╭─ Material provided

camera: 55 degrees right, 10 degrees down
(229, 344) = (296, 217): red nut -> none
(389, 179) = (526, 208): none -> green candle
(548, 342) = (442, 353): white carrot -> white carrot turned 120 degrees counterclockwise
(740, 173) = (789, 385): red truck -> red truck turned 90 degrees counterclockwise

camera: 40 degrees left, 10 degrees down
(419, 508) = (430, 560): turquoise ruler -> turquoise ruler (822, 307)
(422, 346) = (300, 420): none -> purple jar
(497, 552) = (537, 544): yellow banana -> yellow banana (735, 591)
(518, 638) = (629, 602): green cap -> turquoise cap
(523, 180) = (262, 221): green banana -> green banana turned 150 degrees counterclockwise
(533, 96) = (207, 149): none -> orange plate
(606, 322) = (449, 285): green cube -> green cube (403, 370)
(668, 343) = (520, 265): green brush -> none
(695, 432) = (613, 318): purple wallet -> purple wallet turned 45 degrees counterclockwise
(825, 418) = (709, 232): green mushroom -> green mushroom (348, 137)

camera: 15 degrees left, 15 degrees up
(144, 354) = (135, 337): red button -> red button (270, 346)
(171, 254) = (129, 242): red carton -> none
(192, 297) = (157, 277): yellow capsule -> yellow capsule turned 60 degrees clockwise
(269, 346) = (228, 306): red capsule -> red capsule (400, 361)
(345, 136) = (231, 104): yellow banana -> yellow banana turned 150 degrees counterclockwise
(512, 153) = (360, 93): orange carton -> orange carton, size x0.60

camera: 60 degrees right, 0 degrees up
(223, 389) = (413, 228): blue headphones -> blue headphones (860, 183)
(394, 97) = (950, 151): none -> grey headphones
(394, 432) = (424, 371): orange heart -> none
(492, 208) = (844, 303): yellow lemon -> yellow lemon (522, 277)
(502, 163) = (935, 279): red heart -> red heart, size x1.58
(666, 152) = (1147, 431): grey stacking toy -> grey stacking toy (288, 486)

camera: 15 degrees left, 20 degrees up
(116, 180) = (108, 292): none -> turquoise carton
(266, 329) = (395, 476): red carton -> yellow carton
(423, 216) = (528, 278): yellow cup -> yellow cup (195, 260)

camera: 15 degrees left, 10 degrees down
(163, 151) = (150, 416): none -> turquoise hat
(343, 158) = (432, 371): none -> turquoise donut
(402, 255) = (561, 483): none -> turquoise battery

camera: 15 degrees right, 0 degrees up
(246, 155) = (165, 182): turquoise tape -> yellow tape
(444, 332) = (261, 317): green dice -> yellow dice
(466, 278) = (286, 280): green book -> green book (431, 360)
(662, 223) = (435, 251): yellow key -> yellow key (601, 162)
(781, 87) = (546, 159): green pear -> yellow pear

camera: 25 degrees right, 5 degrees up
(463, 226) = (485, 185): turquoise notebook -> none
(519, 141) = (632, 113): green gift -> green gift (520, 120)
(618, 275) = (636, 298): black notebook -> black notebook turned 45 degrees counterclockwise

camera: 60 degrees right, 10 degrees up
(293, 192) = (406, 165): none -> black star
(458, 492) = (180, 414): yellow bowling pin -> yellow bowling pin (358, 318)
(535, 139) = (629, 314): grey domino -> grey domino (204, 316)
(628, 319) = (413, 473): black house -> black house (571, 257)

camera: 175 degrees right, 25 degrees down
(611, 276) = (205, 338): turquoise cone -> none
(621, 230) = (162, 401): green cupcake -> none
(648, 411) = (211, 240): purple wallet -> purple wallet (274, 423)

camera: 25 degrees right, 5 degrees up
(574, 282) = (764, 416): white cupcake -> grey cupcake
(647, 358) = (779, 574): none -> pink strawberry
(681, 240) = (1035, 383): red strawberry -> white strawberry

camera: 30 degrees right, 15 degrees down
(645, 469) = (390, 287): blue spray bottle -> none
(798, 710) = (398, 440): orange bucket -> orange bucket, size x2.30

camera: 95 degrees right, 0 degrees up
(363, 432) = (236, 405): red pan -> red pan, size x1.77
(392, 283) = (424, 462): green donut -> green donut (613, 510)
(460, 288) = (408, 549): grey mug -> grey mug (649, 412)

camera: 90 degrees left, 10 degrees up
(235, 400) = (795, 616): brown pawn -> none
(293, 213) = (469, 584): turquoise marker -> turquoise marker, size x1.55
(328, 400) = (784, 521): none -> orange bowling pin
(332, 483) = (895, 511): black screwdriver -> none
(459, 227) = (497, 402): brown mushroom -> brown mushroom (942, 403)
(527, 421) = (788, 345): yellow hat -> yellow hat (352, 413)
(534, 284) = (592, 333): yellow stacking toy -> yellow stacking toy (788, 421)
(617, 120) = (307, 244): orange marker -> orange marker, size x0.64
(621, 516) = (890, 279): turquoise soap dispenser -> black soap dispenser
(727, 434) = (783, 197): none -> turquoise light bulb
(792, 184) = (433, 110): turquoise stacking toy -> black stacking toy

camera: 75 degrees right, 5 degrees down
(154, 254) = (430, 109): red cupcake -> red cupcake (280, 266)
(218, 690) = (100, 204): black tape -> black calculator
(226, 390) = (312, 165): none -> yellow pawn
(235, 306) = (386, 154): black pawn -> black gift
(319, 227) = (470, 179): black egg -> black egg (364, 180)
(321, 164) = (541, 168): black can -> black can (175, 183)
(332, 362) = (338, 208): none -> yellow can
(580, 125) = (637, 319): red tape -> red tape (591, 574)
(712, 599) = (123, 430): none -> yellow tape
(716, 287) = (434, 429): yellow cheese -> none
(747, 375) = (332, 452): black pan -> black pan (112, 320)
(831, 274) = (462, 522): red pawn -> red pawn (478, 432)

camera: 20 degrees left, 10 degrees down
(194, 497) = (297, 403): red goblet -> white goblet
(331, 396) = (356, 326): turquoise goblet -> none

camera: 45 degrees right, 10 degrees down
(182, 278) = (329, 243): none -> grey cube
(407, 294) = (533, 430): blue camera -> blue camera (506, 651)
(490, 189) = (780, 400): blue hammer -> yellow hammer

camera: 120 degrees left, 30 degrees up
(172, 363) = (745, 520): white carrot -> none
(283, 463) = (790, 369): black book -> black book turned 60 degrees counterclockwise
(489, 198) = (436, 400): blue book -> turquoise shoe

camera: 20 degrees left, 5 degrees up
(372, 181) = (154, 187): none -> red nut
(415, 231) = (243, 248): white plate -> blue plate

╰─

• To do
Scan the material above for the string "notebook" and report each line where you find it.

• Result of the exercise
(463, 226) = (485, 185): turquoise notebook -> none
(618, 275) = (636, 298): black notebook -> black notebook turned 45 degrees counterclockwise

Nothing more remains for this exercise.